* What you need to do *
Could you retype the whole listing word for word and drop the images?

* Provided data *
___
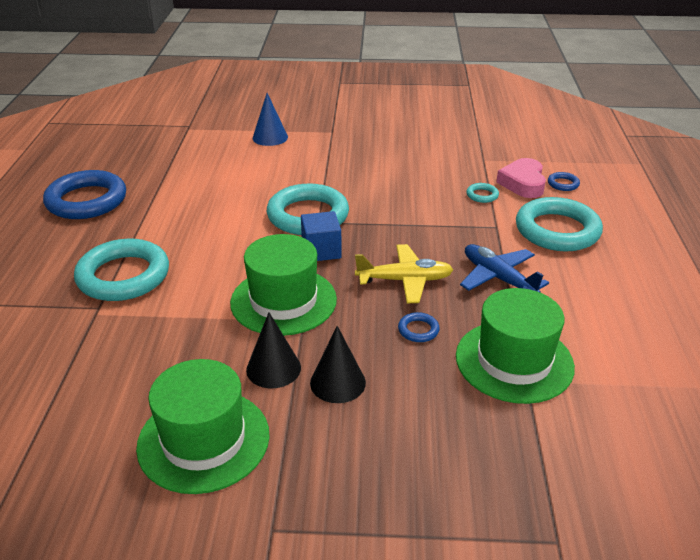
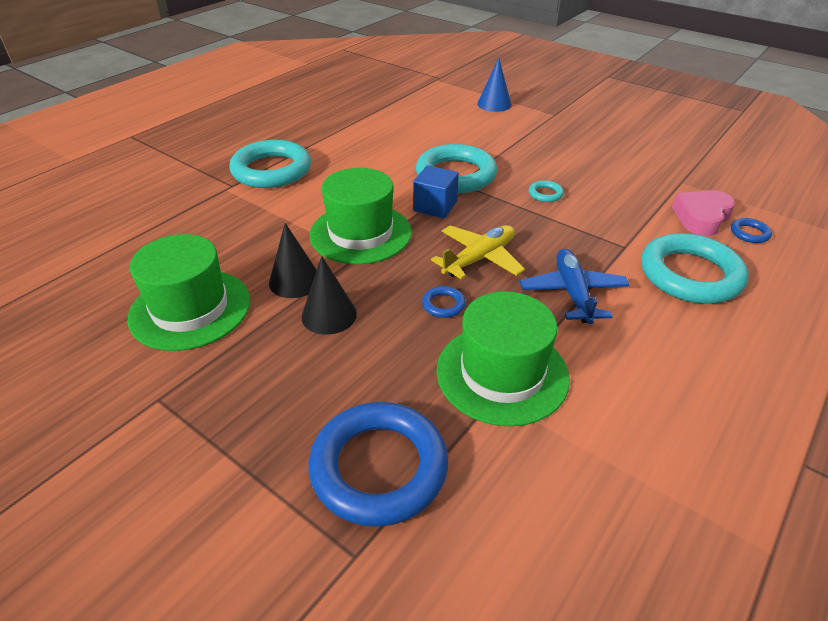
camera: 35 degrees right, 5 degrees up
(86, 201) = (307, 110): blue ring -> blue ring (379, 467)
(405, 280) = (479, 258): yellow plane -> yellow plane turned 75 degrees counterclockwise
(482, 195) = (642, 213): turquoise ring -> turquoise ring (545, 194)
___
* Expected answer *
camera: 35 degrees right, 5 degrees up
(86, 201) = (307, 110): blue ring -> blue ring (379, 467)
(405, 280) = (479, 258): yellow plane -> yellow plane turned 75 degrees counterclockwise
(482, 195) = (642, 213): turquoise ring -> turquoise ring (545, 194)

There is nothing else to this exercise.